Exercise instructions. Exactly the lines from the beginning of the records to the line with "purple hexagon: (102, 122)", both ends included, are to be given again, and pictures are to be left out.
Start of Task inputs
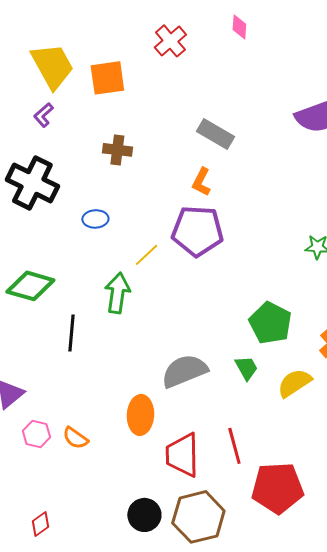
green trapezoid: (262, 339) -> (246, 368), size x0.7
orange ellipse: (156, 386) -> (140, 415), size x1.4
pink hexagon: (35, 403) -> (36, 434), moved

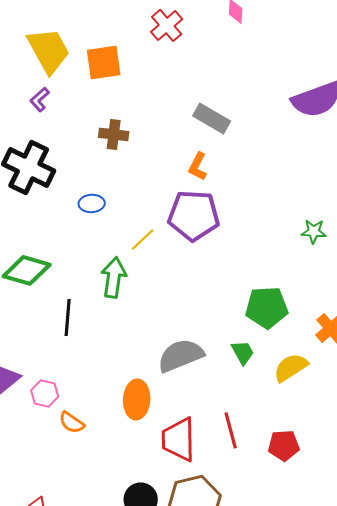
green pentagon: (270, 323) -> (267, 307), turned -30
pink hexagon: (36, 434) -> (45, 393), moved
red pentagon: (277, 488) -> (284, 445), moved, size x0.6

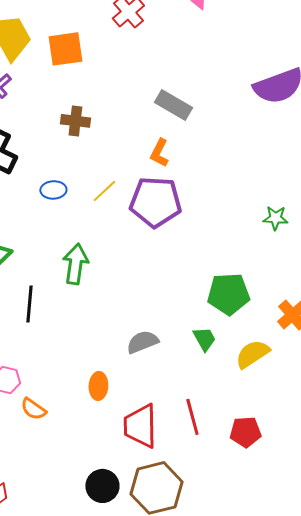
yellow line: (143, 239) -> (104, 191), moved
gray semicircle: (181, 355) -> (142, 342), size x0.7
orange ellipse: (137, 399) -> (98, 386), size x0.7

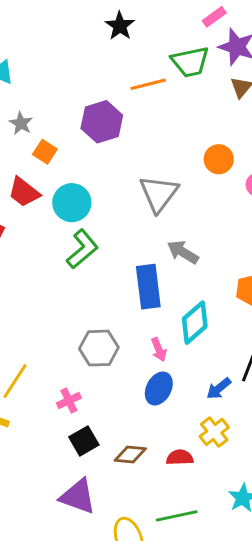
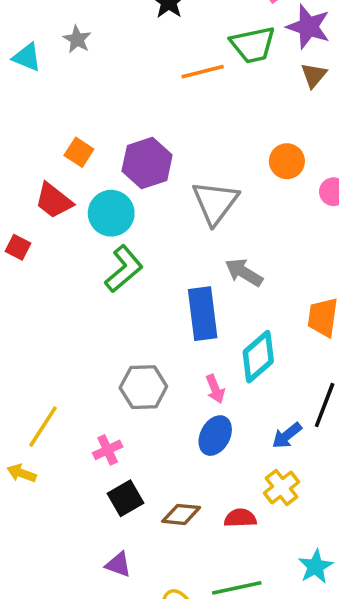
purple hexagon: (102, 122) -> (147, 163), moved
gray star: (21, 123) -> (77, 39), moved
purple triangle: (78, 496) -> (118, 565), size x0.6

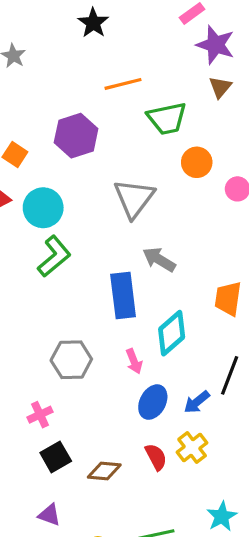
green trapezoid: (253, 45) -> (167, 118), moved
purple hexagon: (147, 163) -> (76, 136), moved
blue ellipse: (215, 436) -> (153, 402), moved
red semicircle: (240, 518) -> (156, 457), moved, turned 64

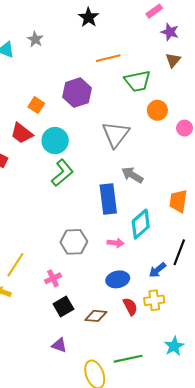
purple star: (216, 45) -> (170, 32), size x0.7
pink arrow: (134, 361) -> (116, 243), turned -63
blue ellipse: (153, 402) -> (118, 279), moved, turned 50
yellow cross: (192, 447) -> (154, 300), turned 30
End of Task inputs
Task result.
green trapezoid: (262, 339) -> (246, 368), size x0.7
orange ellipse: (156, 386) -> (140, 415), size x1.4
pink hexagon: (35, 403) -> (36, 434), moved

green pentagon: (270, 323) -> (267, 307), turned -30
pink hexagon: (36, 434) -> (45, 393), moved
red pentagon: (277, 488) -> (284, 445), moved, size x0.6

yellow line: (143, 239) -> (104, 191), moved
gray semicircle: (181, 355) -> (142, 342), size x0.7
orange ellipse: (137, 399) -> (98, 386), size x0.7

purple hexagon: (102, 122) -> (147, 163), moved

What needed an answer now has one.